Action item ▸ Beginning with the line in which "white 4x4 plate" appears, transcribe each line word for word until the records end. Do not include pictures.
§
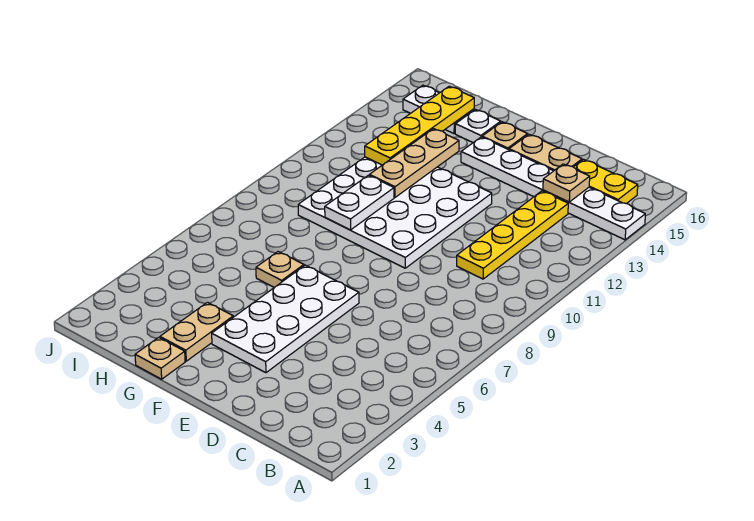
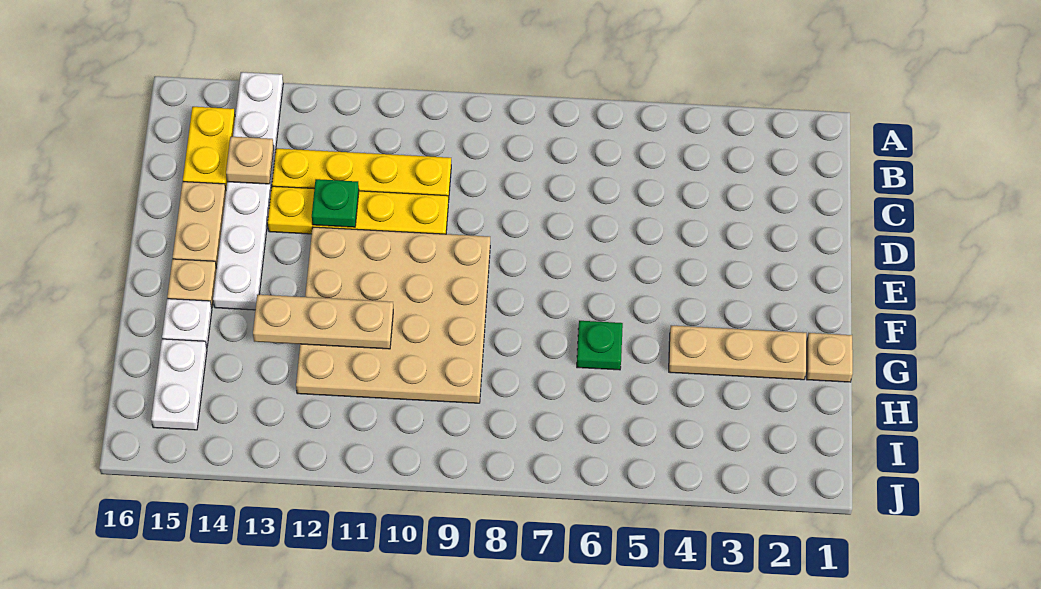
none -> green 1x1 plate [312,179,359,227]
white 2x4 plate [212,265,359,373] -> none
white 4x4 plate [298,157,492,268] -> tan 4x4 plate [296,227,490,403]
tan 1x2 plate [160,302,233,361] -> tan 1x3 plate [669,326,806,380]
tan 1x1 plate [256,252,304,287] -> green 1x1 plate [577,321,623,370]
white 1x2 plate [325,175,394,230] -> none
yellow 1x4 plate [365,86,474,165] -> yellow 1x4 plate moved to [268,186,448,234]

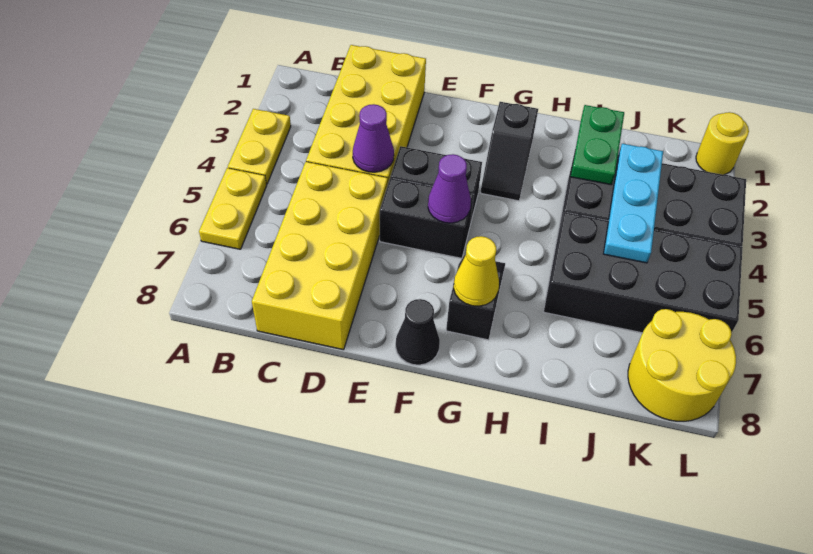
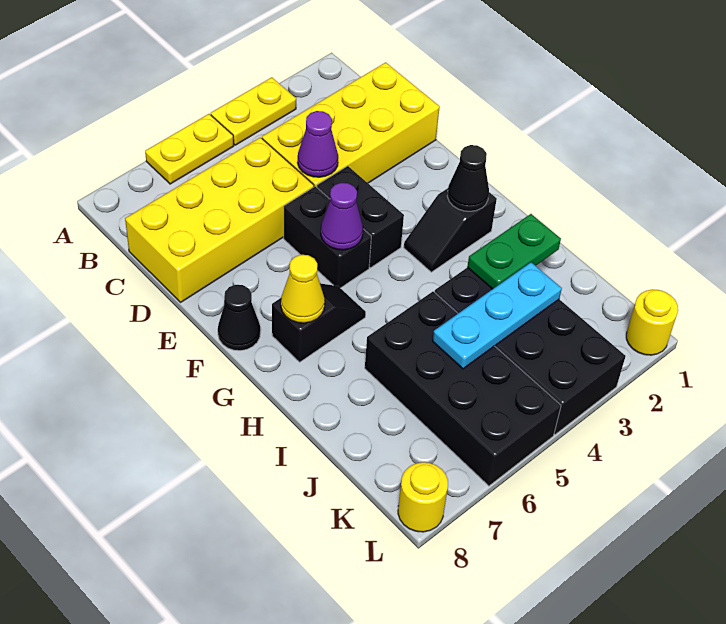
none -> black 1x1 cone [447,145,489,211]
yellow 2x2 round brick [628,309,736,421] -> yellow 1x1 round brick [398,462,448,532]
§
Solution to this problem ▸
white 4x4 plate [298,157,492,268] -> tan 4x4 plate [296,227,490,403]
tan 1x2 plate [160,302,233,361] -> tan 1x3 plate [669,326,806,380]
tan 1x1 plate [256,252,304,287] -> green 1x1 plate [577,321,623,370]
white 1x2 plate [325,175,394,230] -> none
yellow 1x4 plate [365,86,474,165] -> yellow 1x4 plate moved to [268,186,448,234]

none -> black 1x1 cone [447,145,489,211]
yellow 2x2 round brick [628,309,736,421] -> yellow 1x1 round brick [398,462,448,532]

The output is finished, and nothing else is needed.